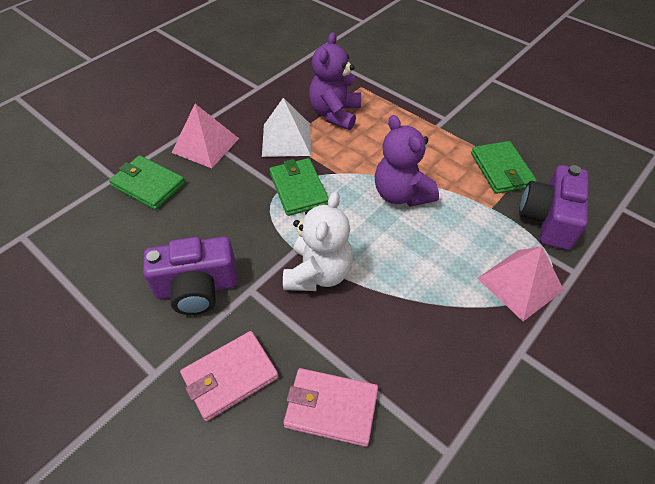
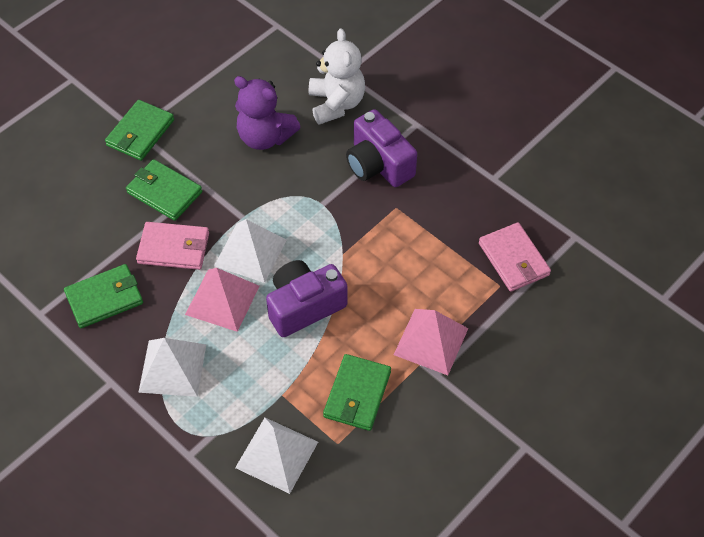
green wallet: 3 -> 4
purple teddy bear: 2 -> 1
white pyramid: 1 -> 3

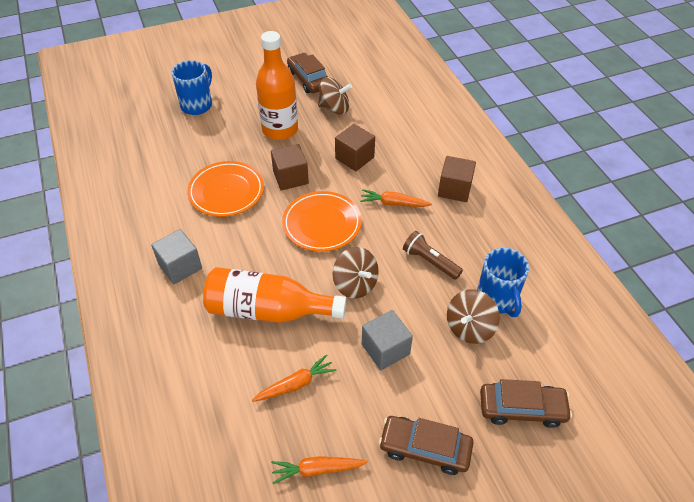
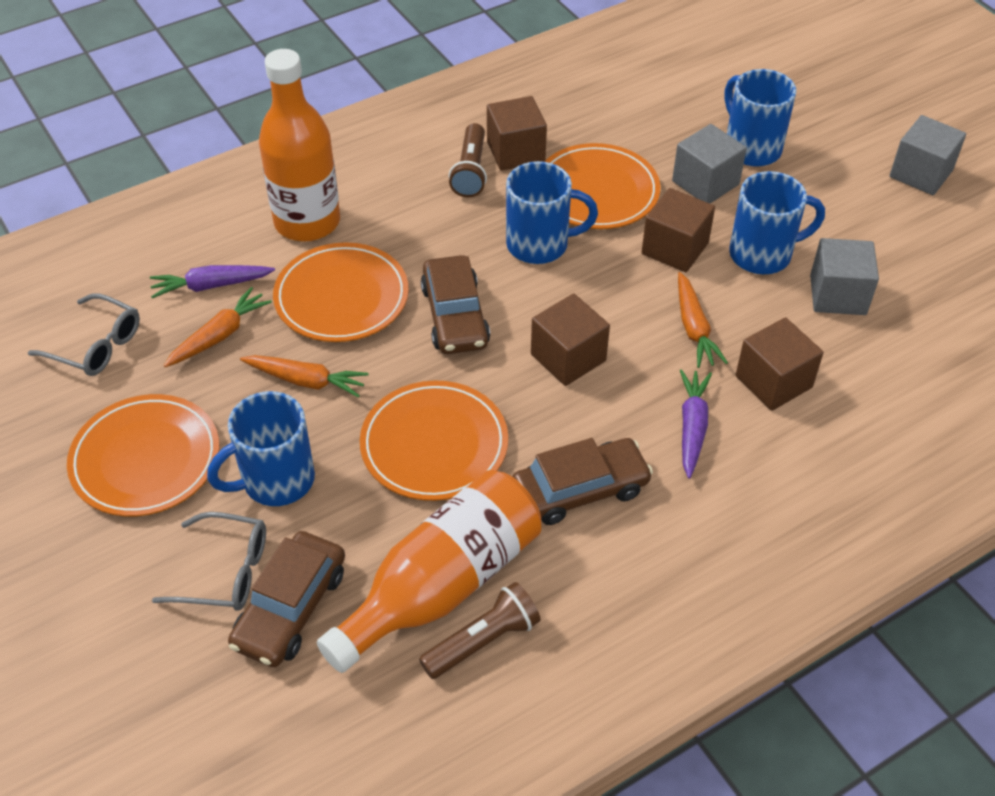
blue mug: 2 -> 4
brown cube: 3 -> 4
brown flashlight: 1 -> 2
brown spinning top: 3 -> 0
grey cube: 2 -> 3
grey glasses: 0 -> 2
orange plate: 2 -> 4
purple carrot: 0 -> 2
○ ○ ○ ○ ○
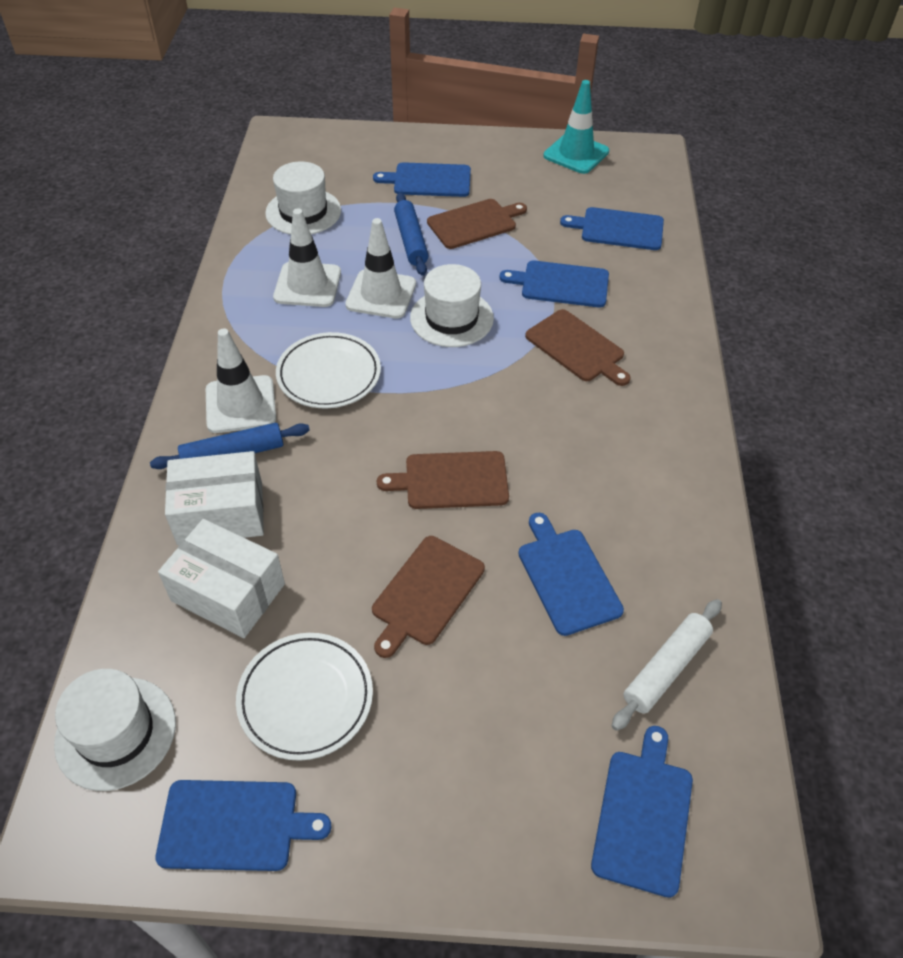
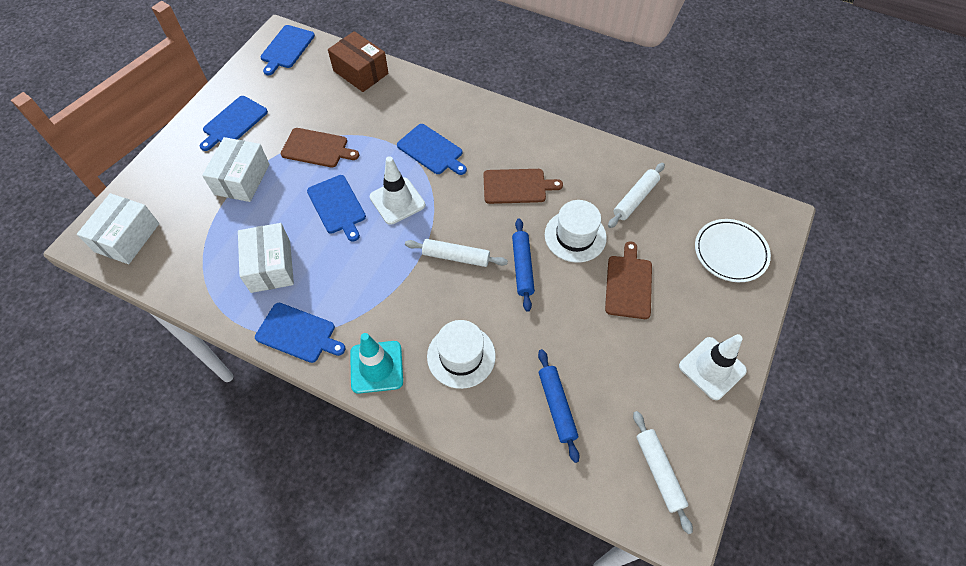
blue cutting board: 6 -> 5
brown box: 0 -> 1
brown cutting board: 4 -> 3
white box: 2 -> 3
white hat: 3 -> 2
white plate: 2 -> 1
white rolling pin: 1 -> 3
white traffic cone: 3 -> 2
○ ○ ○ ○ ○
WHAT NEEDS TO BE DONE
Set down, exactly as written above, each line from the one with "purple teddy bear: 2 -> 1" through the one with "purple carrot: 0 -> 2", and skip the pictures.

SOLUTION TO THE EXERCISE
purple teddy bear: 2 -> 1
white pyramid: 1 -> 3

blue mug: 2 -> 4
brown cube: 3 -> 4
brown flashlight: 1 -> 2
brown spinning top: 3 -> 0
grey cube: 2 -> 3
grey glasses: 0 -> 2
orange plate: 2 -> 4
purple carrot: 0 -> 2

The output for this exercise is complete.